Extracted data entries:
▼
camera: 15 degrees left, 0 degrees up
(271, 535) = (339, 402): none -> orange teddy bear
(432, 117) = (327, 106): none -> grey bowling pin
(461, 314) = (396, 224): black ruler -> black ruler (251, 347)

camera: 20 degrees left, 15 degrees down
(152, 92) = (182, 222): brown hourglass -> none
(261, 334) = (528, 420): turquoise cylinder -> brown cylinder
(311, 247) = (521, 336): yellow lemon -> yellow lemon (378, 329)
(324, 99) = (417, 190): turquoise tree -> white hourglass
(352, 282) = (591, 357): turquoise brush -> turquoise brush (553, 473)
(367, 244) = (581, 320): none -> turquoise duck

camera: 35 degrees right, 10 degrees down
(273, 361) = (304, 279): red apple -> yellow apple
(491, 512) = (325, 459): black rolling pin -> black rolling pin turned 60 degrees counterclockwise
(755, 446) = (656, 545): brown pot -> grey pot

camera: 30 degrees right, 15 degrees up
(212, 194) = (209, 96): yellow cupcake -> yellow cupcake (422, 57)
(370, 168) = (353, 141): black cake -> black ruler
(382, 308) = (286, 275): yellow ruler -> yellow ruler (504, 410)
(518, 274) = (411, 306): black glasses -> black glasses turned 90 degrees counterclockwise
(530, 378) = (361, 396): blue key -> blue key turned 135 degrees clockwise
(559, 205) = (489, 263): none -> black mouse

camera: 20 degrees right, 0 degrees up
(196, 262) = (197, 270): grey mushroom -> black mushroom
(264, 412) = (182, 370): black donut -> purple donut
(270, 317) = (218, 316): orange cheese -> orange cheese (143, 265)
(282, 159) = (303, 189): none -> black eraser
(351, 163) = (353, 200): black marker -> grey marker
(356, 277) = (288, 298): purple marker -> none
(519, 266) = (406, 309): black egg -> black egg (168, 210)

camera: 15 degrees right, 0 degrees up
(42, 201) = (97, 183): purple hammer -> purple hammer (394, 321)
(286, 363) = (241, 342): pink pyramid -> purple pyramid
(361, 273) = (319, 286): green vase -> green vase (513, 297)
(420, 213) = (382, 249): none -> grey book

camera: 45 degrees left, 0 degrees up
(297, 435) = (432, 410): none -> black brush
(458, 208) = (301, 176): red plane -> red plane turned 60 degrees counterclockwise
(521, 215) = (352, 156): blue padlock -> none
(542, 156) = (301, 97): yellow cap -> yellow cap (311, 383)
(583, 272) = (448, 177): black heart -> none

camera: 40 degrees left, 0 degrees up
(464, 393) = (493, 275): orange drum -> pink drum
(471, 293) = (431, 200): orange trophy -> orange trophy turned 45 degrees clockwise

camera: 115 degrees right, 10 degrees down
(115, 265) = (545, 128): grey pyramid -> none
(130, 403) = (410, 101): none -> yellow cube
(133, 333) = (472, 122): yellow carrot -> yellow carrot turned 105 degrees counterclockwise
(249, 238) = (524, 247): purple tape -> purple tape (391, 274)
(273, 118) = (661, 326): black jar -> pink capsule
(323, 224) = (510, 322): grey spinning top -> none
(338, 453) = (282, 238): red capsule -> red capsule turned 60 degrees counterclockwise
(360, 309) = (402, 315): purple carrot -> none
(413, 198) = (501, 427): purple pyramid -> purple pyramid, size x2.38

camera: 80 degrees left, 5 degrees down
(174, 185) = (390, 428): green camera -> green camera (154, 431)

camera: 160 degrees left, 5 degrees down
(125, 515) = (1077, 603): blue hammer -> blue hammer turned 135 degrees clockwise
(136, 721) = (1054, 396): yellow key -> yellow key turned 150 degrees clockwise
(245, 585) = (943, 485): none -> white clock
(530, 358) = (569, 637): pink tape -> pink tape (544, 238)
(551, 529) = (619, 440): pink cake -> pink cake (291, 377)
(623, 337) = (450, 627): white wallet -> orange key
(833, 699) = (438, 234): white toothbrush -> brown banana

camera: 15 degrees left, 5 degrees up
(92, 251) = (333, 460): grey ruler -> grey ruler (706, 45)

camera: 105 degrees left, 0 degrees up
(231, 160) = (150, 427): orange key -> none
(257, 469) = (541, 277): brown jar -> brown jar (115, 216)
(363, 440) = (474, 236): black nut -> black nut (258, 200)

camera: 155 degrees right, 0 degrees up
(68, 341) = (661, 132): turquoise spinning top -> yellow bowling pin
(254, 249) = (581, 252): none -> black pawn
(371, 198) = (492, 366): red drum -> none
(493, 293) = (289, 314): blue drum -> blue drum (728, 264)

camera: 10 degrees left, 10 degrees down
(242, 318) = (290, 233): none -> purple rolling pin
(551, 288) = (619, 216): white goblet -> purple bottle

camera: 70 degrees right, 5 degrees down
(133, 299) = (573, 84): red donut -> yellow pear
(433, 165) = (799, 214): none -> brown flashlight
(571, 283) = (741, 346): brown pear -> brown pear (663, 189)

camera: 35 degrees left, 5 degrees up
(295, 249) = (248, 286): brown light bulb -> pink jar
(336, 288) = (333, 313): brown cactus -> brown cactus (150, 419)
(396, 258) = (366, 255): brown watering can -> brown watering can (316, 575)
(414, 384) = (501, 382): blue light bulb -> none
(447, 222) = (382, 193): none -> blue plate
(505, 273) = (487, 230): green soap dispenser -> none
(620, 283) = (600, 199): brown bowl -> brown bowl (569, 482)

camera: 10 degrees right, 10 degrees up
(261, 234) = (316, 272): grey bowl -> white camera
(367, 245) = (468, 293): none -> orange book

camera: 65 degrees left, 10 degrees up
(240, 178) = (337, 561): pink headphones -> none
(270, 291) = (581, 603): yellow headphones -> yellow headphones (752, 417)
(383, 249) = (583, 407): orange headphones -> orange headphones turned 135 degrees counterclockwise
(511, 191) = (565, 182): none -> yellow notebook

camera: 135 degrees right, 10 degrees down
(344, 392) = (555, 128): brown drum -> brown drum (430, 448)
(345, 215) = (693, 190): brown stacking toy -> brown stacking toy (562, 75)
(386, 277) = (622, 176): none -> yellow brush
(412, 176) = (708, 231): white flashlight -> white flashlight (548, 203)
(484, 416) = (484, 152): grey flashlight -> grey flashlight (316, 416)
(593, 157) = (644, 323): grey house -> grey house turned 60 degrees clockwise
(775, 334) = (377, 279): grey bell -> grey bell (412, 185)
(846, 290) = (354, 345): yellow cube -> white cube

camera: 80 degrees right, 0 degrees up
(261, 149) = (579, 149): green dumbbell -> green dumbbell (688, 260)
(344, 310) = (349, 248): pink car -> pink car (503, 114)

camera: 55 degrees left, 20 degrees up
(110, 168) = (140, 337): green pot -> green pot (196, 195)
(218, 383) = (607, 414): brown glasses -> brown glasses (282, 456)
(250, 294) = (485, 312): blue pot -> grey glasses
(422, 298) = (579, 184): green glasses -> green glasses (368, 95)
▲
Up to and including the line that contains "(152, 92) = (182, 222): brown", output the records above exactly, beginning with their first line.

- [WRITTEN ANSWER]
camera: 15 degrees left, 0 degrees up
(271, 535) = (339, 402): none -> orange teddy bear
(432, 117) = (327, 106): none -> grey bowling pin
(461, 314) = (396, 224): black ruler -> black ruler (251, 347)

camera: 20 degrees left, 15 degrees down
(152, 92) = (182, 222): brown hourglass -> none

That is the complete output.